Scene comparison data
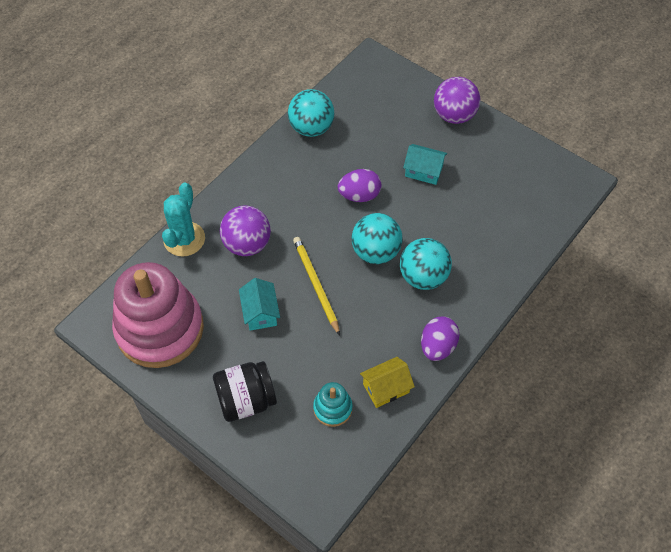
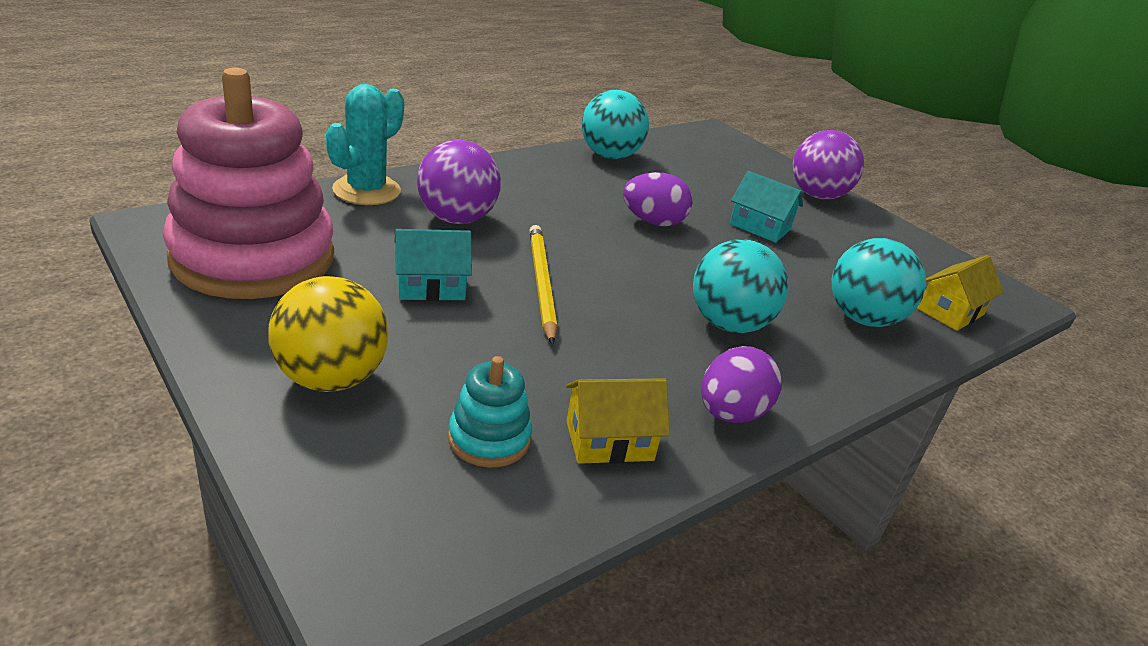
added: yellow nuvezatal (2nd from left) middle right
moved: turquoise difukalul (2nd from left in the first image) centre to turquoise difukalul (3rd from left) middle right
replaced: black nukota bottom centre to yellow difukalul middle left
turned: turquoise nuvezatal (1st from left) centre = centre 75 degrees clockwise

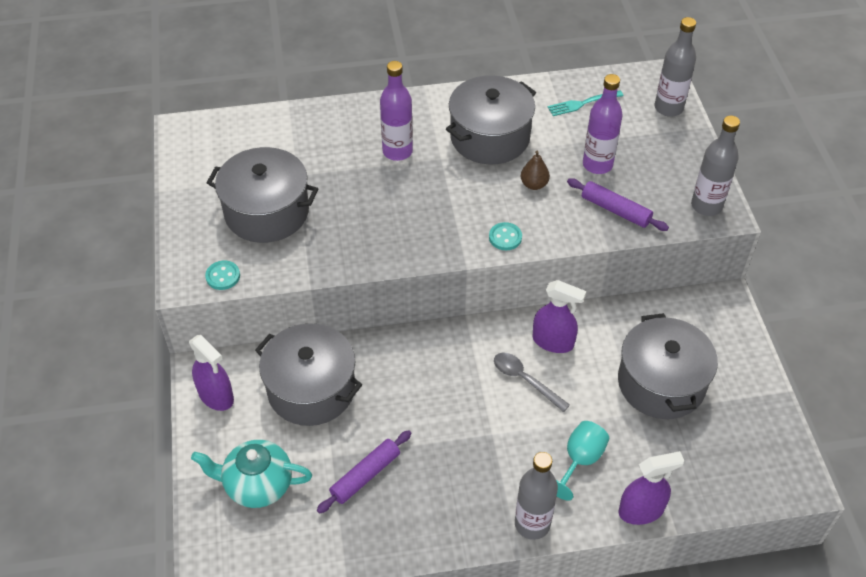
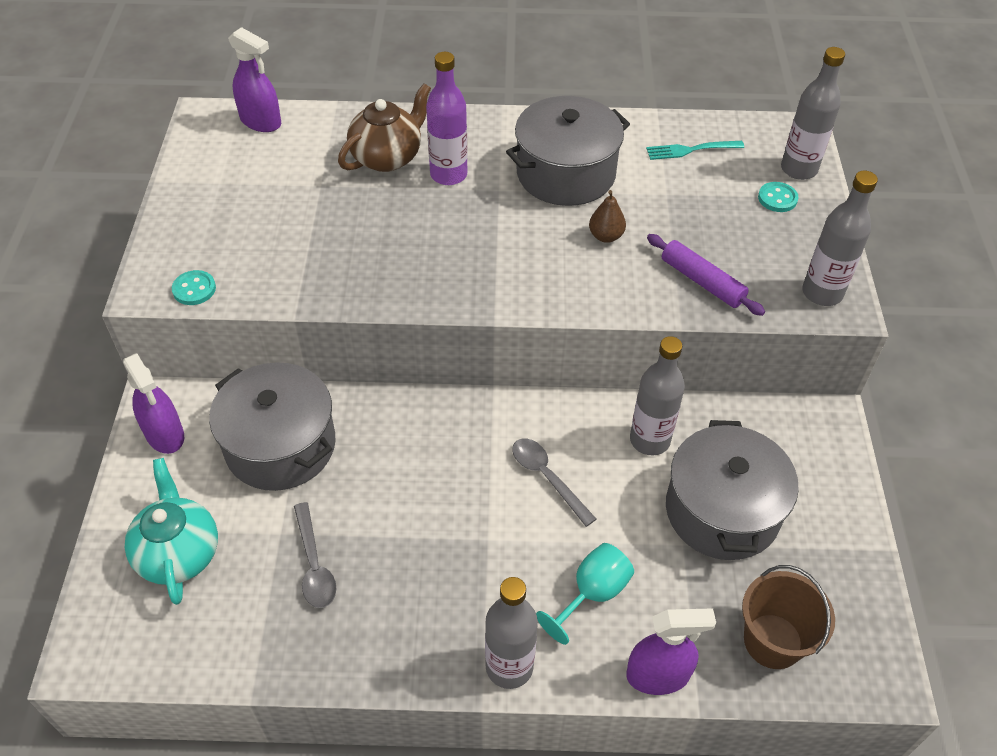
removed: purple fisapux (2nd from left) top right; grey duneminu (1st from left) middle left
added: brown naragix top centre; grey fisapux (2nd from left) centre; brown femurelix bottom right
moved:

PROBLEM DESCRIPTION.
What is needed is an exact transcription of every entry, minus the pictures.

RESPONSE.
added: yellow nuvezatal (2nd from left) middle right
moved: turquoise difukalul (2nd from left in the first image) centre to turquoise difukalul (3rd from left) middle right
replaced: black nukota bottom centre to yellow difukalul middle left
turned: turquoise nuvezatal (1st from left) centre = centre 75 degrees clockwise

removed: purple fisapux (2nd from left) top right; grey duneminu (1st from left) middle left
added: brown naragix top centre; grey fisapux (2nd from left) centre; brown femurelix bottom right
moved:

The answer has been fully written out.